- WHAT TO DO -
From the line that includes "blue plate D6:D7" down to the final line of the data below, copy every line exactly and leave the rest out.

- PROVIDED DATA -

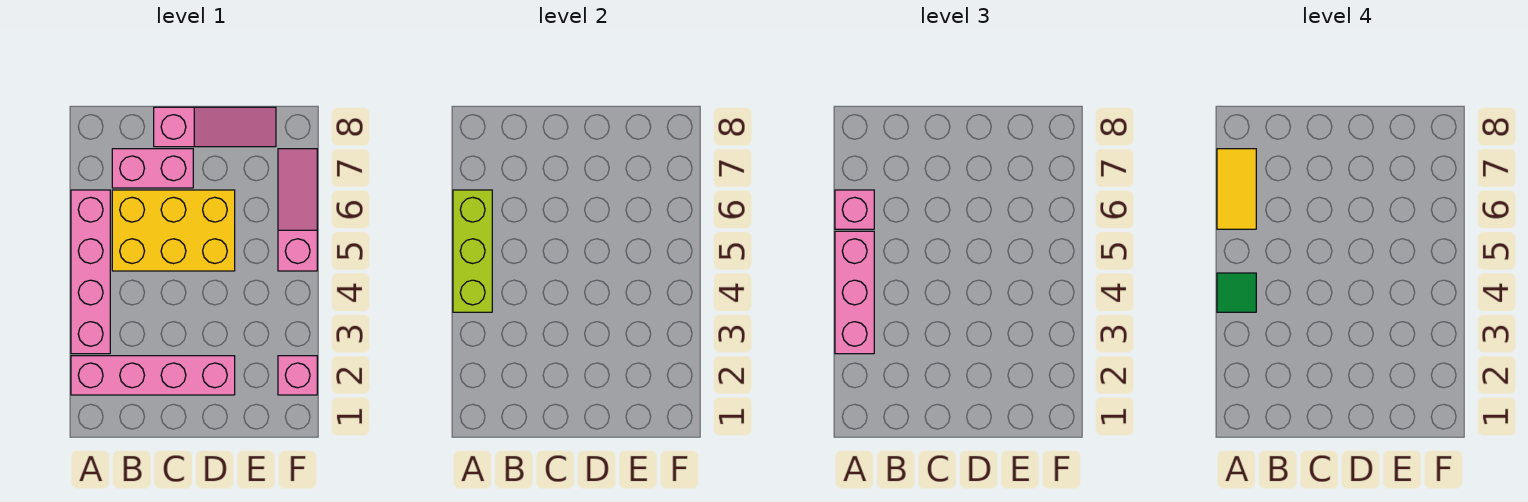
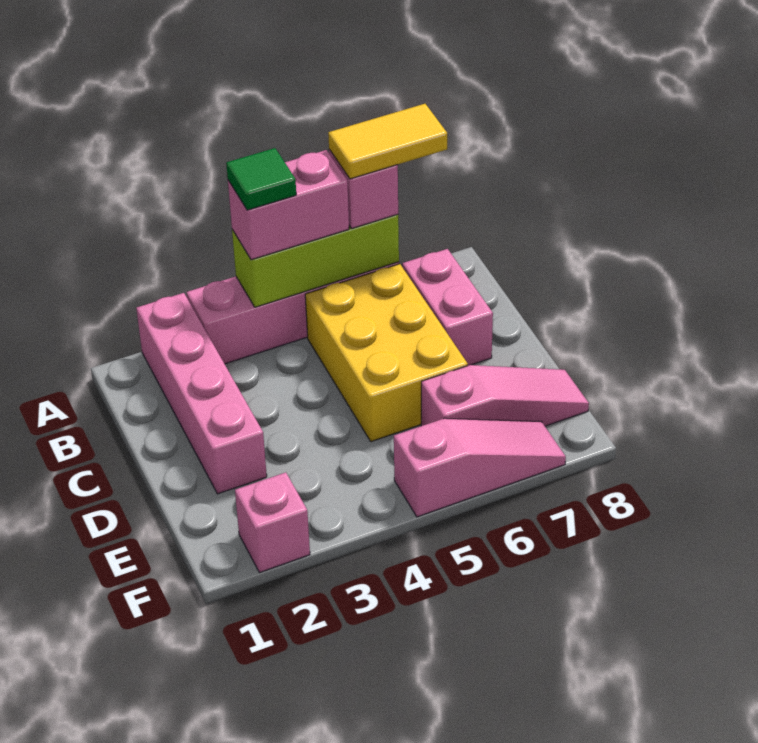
pink brick A3:A5 level 3 -> pink brick A4:A5 level 3
pink slope C8:E8 level 1 top C -> pink slope E6:E8 level 1 top 6

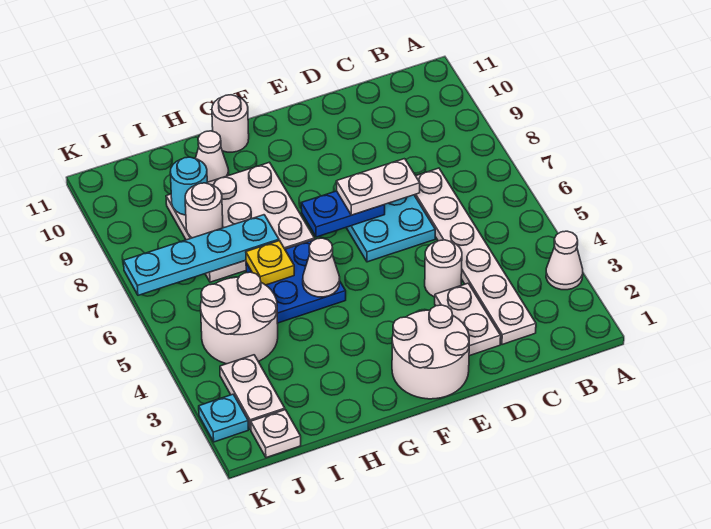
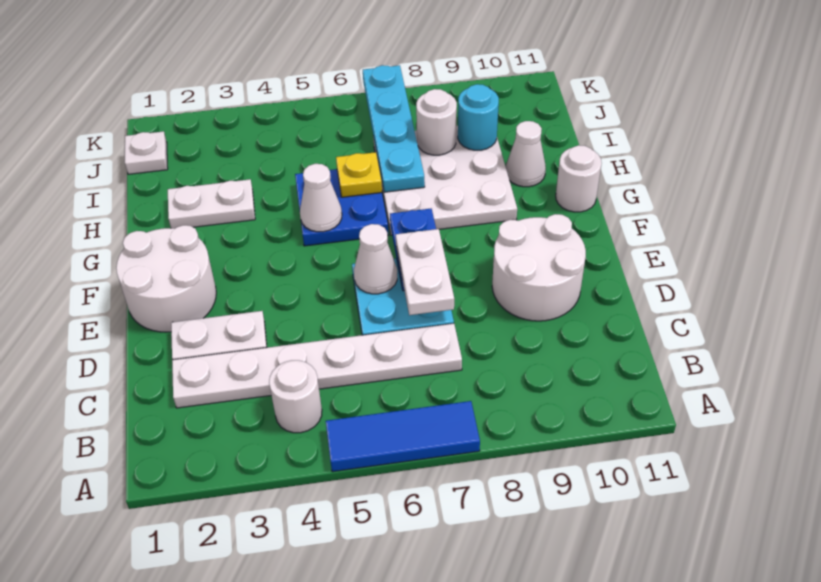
white cone A3 level 1 -> white cone E6 level 2
none -> blue tile A5:A7 level 1
white round brick D4 level 1 -> white round brick B4 level 1
white round brick I4:J5 level 1 -> white round brick D9:E10 level 1
white plate J2:J3 level 1 -> white plate H2:H3 level 1
cyan plate K2 level 1 -> none

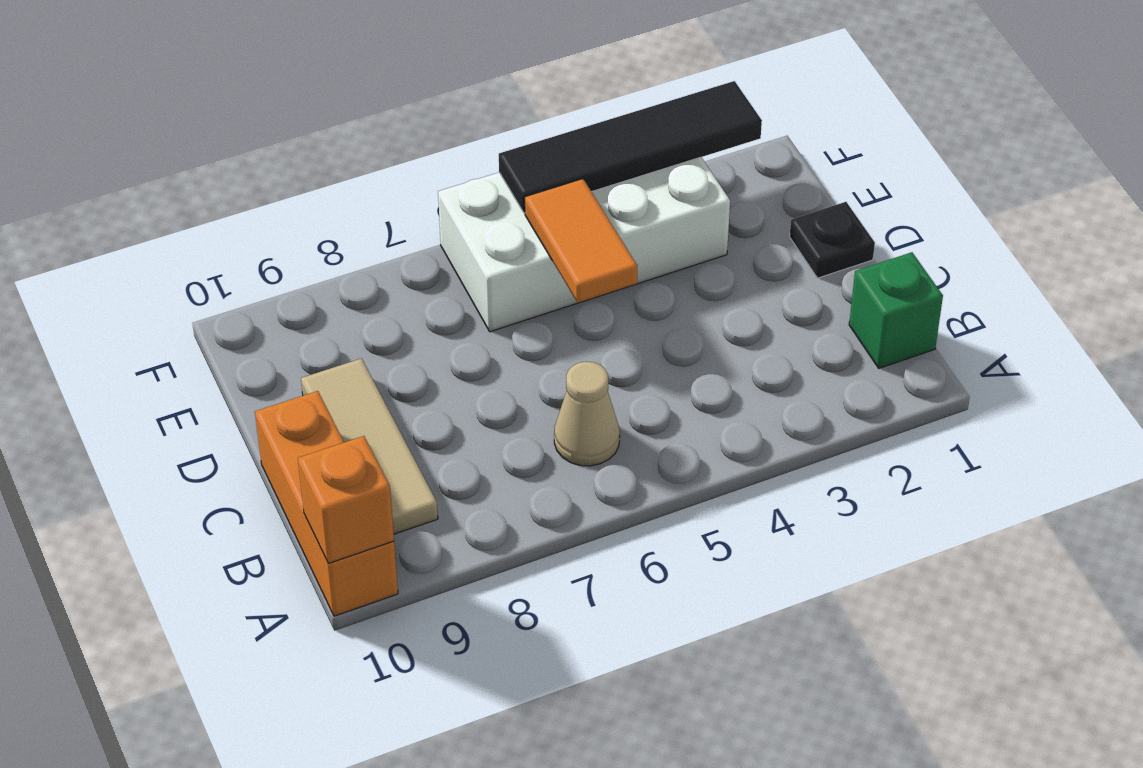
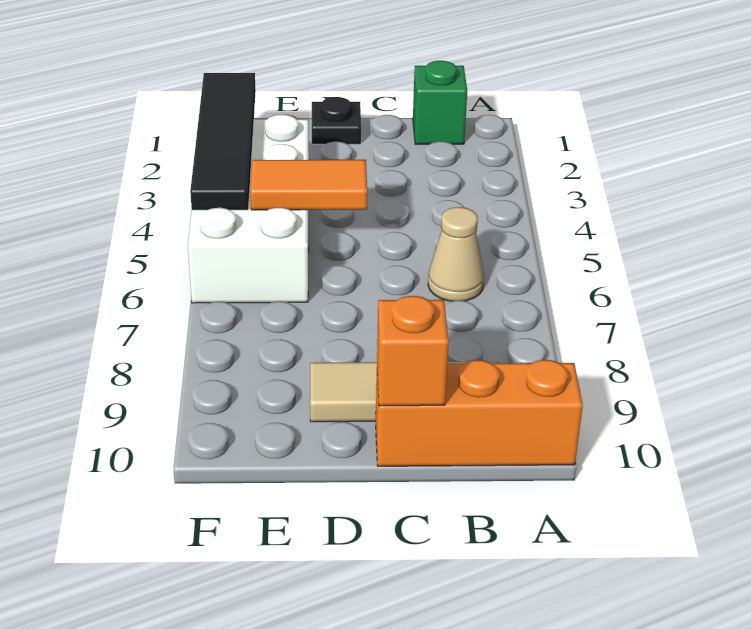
orange brick A10 level 2 -> orange brick C10 level 2

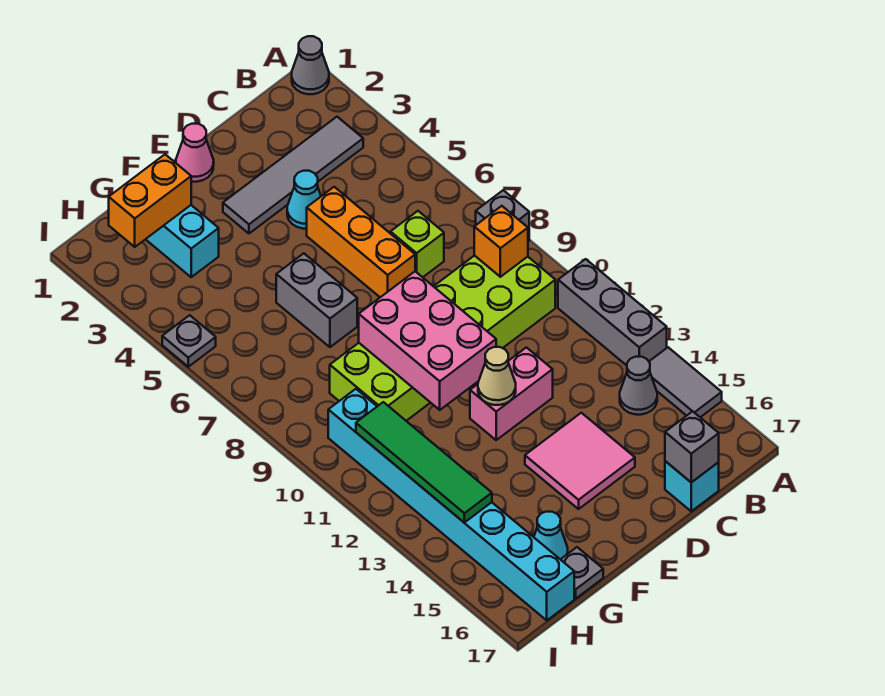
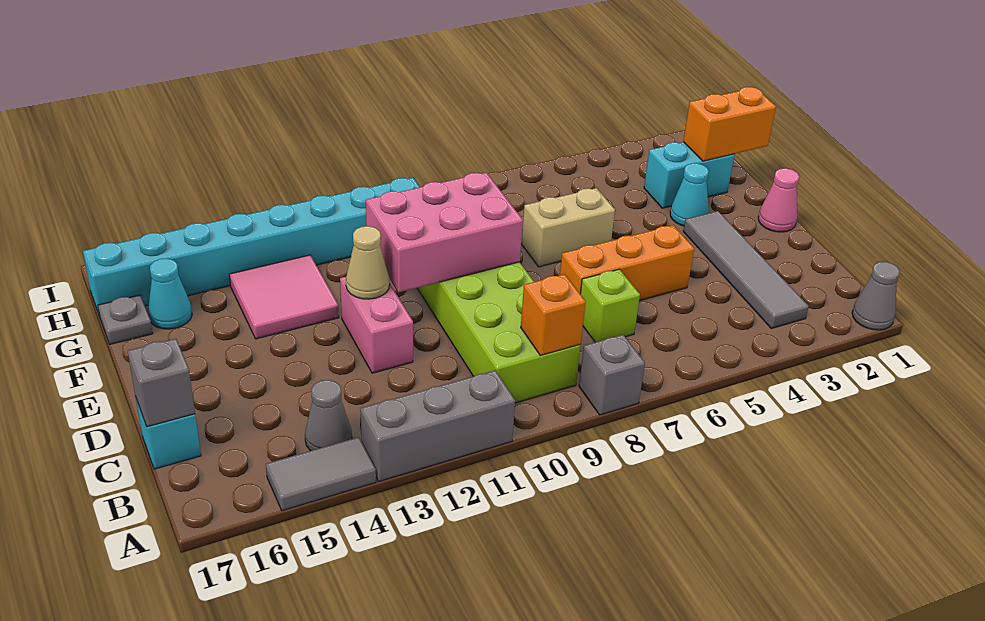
cyan cone D4 level 1 -> cyan cone F3 level 1
pink tile D14:E15 level 1 -> pink tile F13:G14 level 1
grey brick F6:F7 level 1 -> tan brick F6:F7 level 1
orange brick G2:H2 level 2 -> orange brick G1:G2 level 2
green tile H11:H14 level 2 -> none
grey plate I5 level 1 -> none

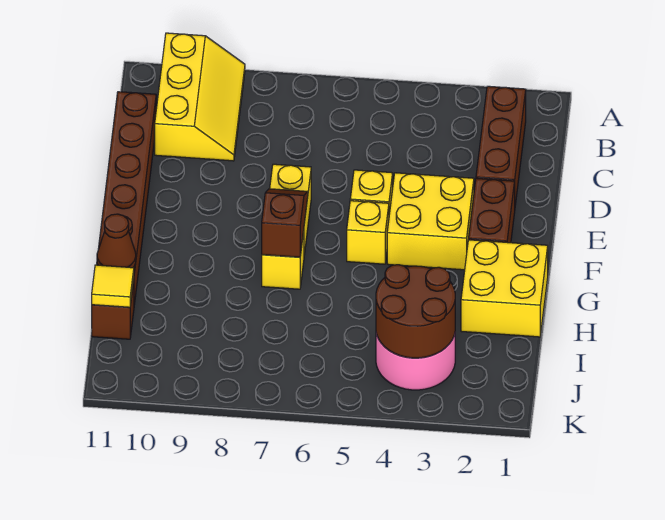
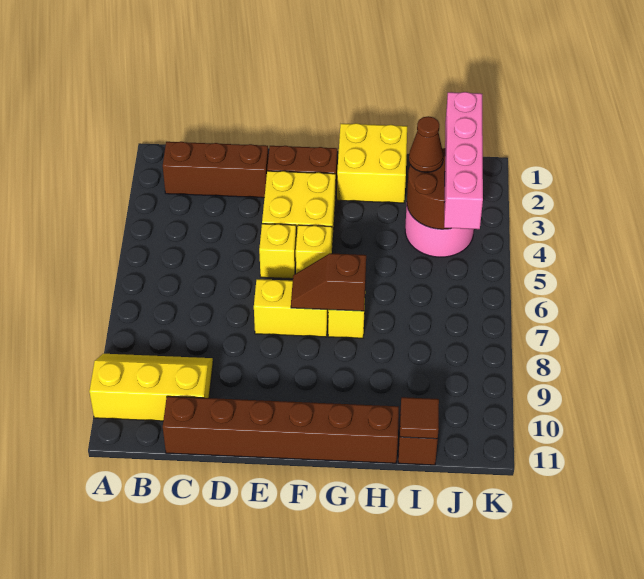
brown cone H11 level 2 -> brown cone I3 level 3
yellow tile I11 level 2 -> brown tile I11 level 2
none -> pink brick J2:J5 level 3

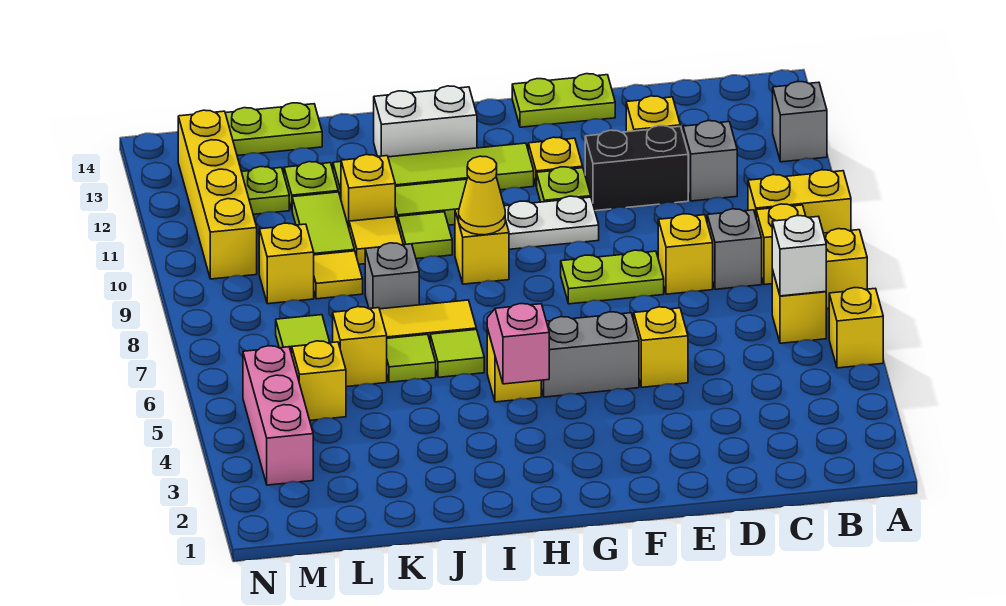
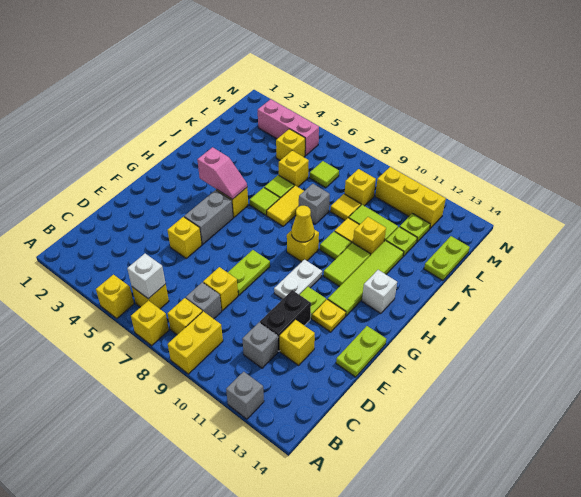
white brick H13:I13 level 1 -> white brick H13 level 1
yellow brick M10:M13 level 1 -> yellow brick M10:M12 level 1

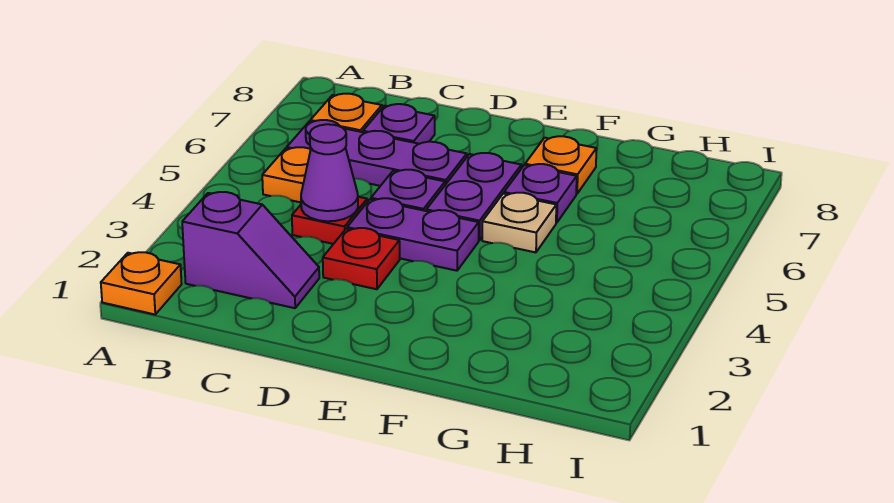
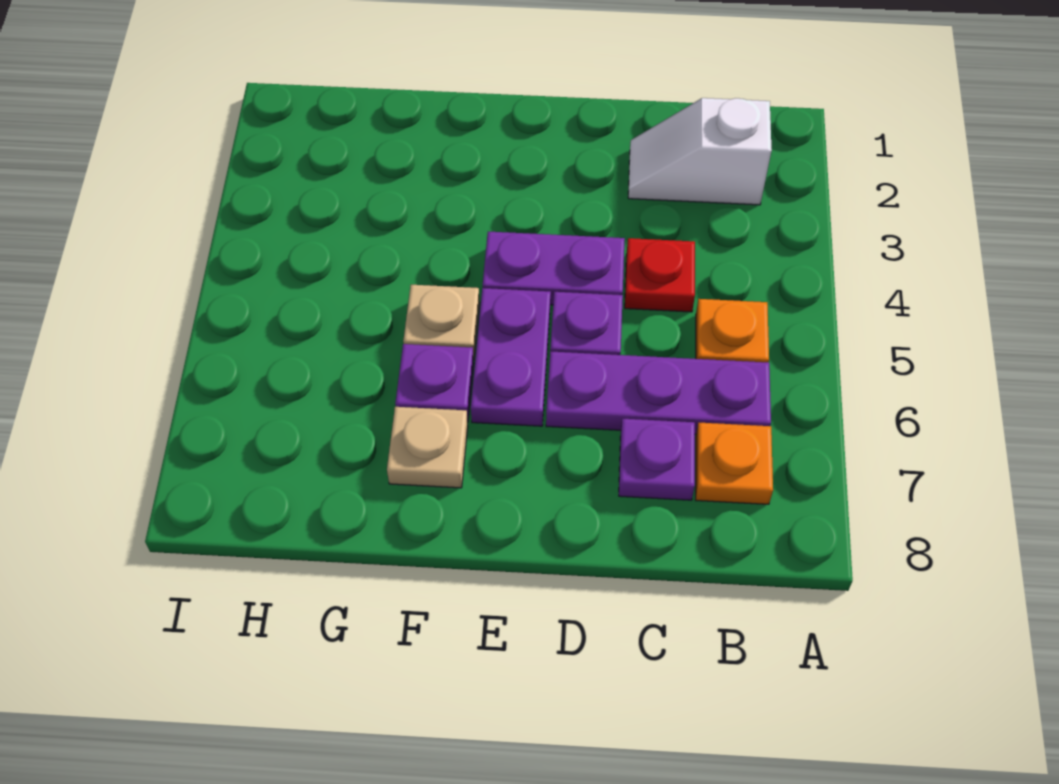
orange plate A1 level 1 -> none
purple slope B2:C2 level 1 top B -> white slope B2:C2 level 1 top B
purple cone C4 level 2 -> none
red plate D3 level 1 -> none
orange plate F7 level 1 -> tan plate F7 level 1

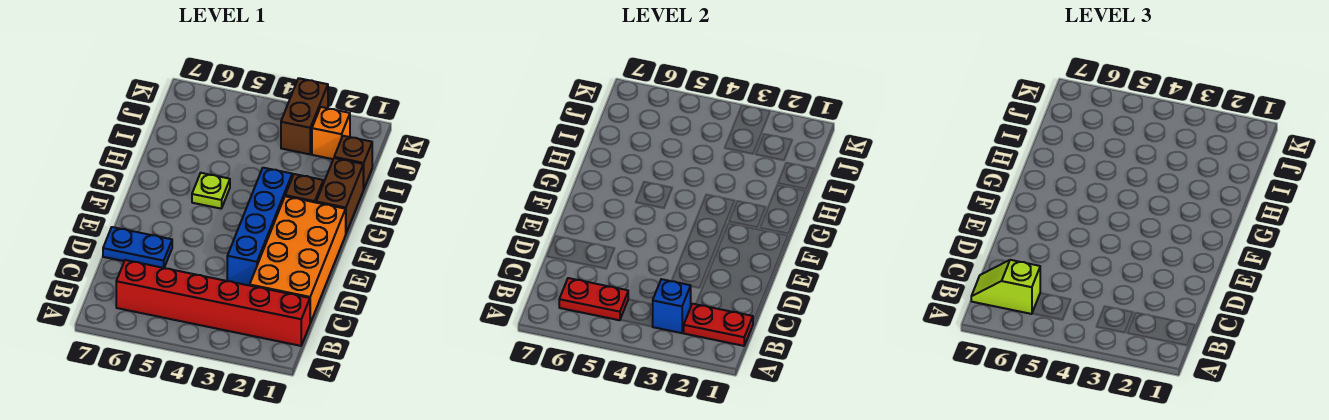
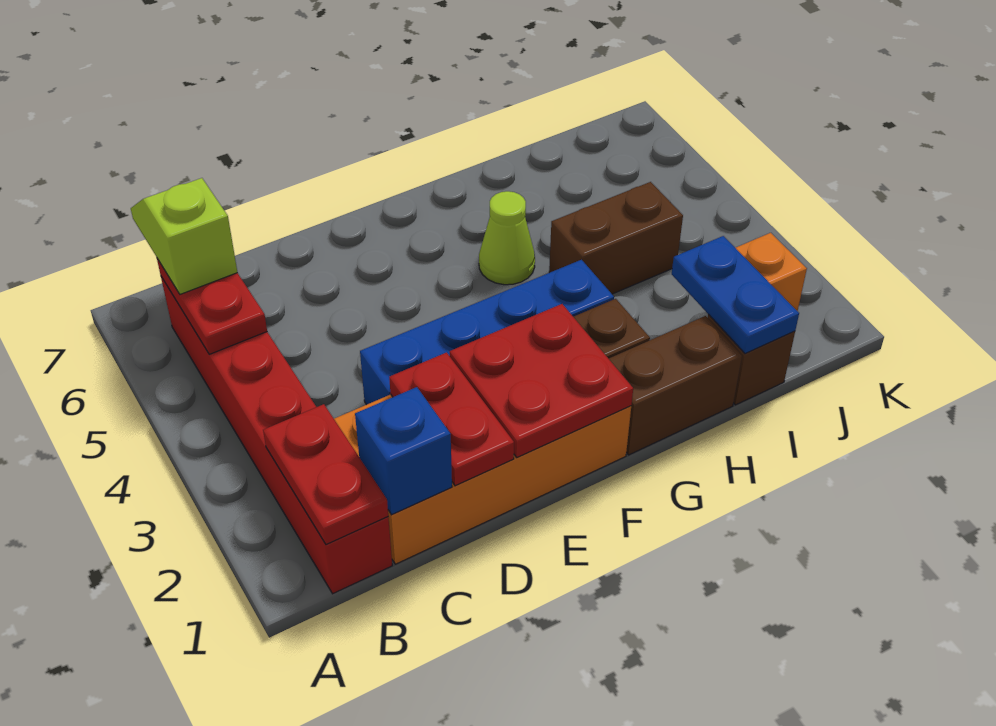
blue brick B3 level 2 -> blue brick C1 level 2
none -> red plate D1:D2 level 2
blue plate D6:D7 level 1 -> blue plate I1:I2 level 2
none -> red plate E1:F2 level 2
lime plate G5 level 1 -> lime cone G5 level 1
brown brick J3:K3 level 1 -> brown brick H4:I4 level 1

- OUTPUT FOR THIS TASK -
blue plate D6:D7 level 1 -> blue plate I1:I2 level 2
none -> red plate E1:F2 level 2
lime plate G5 level 1 -> lime cone G5 level 1
brown brick J3:K3 level 1 -> brown brick H4:I4 level 1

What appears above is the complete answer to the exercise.